==== Material for this task ====

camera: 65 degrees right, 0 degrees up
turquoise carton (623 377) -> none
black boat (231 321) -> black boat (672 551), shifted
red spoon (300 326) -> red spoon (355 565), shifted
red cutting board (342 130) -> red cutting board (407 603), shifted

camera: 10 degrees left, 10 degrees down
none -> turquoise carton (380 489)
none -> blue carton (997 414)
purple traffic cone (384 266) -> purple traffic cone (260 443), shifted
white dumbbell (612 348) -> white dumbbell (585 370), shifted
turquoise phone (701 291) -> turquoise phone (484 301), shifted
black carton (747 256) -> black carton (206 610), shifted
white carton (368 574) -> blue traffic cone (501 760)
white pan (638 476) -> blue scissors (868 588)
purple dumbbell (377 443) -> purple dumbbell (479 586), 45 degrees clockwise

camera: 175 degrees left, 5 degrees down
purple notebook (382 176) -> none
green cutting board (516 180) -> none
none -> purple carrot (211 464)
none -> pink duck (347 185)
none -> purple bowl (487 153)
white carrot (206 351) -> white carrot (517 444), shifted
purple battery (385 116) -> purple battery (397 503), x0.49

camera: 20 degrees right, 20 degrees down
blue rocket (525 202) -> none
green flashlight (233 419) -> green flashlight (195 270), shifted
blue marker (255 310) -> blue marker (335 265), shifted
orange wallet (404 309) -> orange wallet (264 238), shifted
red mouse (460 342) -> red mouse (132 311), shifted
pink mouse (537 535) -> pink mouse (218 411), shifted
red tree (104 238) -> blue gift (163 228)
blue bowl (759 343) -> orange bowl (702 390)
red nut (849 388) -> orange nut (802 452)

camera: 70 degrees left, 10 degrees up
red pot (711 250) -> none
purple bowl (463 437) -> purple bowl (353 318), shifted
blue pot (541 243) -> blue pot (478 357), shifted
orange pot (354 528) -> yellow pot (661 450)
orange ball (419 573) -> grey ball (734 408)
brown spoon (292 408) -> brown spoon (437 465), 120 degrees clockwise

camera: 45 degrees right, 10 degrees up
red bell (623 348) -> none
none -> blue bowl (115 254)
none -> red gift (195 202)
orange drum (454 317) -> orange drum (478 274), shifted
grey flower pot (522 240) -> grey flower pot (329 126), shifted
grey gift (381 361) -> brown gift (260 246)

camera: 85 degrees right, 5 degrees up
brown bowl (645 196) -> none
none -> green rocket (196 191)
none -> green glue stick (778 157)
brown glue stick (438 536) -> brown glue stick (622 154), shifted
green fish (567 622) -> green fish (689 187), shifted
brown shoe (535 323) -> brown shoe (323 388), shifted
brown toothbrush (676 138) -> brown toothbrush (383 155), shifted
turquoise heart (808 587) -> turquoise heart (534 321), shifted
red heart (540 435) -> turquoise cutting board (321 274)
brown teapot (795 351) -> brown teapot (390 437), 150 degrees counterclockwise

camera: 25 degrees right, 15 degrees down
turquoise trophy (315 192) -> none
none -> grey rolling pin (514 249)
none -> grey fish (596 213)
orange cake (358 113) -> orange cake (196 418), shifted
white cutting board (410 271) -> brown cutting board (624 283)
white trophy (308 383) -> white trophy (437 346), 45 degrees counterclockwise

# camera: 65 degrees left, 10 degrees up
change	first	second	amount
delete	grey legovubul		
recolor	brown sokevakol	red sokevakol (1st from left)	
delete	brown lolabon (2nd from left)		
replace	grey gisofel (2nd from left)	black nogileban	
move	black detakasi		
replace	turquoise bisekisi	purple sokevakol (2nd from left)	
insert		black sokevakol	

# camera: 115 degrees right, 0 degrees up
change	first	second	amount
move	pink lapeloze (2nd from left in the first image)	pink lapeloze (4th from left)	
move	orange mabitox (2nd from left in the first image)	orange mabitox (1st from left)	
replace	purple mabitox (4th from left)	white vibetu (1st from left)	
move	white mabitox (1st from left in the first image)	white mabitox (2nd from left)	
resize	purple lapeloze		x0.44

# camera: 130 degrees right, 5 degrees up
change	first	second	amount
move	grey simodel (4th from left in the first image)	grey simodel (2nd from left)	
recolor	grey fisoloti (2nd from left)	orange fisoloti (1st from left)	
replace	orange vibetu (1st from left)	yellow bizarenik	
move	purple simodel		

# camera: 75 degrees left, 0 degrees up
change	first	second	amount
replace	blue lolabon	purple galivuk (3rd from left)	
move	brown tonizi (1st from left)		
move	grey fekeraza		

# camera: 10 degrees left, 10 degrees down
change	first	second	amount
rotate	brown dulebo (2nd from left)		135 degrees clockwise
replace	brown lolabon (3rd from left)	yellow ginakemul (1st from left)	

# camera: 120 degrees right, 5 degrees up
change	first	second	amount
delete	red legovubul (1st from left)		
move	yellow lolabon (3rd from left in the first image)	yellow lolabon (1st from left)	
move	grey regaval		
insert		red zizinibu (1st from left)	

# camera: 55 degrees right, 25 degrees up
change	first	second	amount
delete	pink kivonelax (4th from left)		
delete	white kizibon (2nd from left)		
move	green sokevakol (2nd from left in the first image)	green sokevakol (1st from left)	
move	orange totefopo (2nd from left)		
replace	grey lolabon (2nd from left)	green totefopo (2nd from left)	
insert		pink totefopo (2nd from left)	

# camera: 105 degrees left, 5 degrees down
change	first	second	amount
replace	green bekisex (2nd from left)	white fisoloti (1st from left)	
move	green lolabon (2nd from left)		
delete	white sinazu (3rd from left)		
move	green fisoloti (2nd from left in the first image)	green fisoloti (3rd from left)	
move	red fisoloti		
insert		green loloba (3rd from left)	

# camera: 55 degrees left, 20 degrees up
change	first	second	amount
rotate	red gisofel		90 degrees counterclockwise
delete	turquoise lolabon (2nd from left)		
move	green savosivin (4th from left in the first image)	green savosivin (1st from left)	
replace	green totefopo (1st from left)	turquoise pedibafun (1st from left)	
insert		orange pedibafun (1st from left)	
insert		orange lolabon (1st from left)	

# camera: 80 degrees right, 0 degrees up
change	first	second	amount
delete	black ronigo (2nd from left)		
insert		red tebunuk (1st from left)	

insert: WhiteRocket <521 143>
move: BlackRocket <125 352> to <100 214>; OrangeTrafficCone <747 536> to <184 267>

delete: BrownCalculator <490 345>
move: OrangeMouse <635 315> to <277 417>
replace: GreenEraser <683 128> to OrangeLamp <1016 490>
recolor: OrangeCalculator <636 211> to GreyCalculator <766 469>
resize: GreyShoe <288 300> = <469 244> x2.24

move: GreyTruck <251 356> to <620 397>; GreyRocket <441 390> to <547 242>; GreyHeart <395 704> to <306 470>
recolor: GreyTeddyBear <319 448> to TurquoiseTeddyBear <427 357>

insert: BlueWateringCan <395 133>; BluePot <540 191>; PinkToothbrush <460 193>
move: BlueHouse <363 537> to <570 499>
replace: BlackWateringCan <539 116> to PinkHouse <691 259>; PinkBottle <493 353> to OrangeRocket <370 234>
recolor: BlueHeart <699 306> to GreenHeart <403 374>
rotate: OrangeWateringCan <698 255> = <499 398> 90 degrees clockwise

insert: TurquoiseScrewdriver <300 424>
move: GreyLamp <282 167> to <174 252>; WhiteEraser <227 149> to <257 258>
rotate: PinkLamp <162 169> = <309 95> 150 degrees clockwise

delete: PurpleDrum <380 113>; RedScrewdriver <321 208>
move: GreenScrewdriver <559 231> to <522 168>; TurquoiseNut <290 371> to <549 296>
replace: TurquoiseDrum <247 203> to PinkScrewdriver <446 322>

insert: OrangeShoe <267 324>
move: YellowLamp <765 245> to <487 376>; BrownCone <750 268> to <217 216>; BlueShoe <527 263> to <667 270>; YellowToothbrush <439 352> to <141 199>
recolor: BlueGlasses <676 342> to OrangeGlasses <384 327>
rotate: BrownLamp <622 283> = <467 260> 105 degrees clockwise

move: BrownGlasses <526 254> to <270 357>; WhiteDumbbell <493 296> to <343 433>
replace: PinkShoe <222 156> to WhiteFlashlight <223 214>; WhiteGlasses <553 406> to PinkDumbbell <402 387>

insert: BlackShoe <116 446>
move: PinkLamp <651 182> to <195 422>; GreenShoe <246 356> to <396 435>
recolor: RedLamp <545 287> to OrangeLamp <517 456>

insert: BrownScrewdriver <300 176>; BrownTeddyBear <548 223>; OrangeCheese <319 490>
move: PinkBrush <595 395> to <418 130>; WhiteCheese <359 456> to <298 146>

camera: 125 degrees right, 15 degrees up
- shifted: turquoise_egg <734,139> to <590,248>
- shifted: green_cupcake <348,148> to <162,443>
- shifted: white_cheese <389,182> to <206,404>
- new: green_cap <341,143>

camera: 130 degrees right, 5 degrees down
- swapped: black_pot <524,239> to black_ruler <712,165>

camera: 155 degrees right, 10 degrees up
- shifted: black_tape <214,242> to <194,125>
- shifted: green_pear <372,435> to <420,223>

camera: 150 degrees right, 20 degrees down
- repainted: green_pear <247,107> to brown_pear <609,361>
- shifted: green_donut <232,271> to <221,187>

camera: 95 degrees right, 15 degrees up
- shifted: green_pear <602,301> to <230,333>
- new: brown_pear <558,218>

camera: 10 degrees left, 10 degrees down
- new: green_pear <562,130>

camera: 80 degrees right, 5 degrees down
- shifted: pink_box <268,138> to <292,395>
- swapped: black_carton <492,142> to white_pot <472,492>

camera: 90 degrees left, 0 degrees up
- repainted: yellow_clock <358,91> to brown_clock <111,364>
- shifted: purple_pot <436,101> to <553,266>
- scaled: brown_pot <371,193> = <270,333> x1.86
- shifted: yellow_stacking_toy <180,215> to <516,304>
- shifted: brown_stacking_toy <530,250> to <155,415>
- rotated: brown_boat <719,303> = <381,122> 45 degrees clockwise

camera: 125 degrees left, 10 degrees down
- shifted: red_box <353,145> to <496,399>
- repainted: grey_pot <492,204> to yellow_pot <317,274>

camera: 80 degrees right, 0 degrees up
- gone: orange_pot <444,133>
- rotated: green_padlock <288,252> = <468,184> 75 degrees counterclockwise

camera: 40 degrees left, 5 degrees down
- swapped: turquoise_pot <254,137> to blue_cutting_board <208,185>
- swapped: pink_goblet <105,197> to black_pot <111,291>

====

Everything above from the line with "camera: 125 degrees right, 15 degrees up" to the line with "- shifted: white_cheese", both included, must be repeated exactly, and nothing outside that range.

> **Solution for this task**
camera: 125 degrees right, 15 degrees up
- shifted: turquoise_egg <734,139> to <590,248>
- shifted: green_cupcake <348,148> to <162,443>
- shifted: white_cheese <389,182> to <206,404>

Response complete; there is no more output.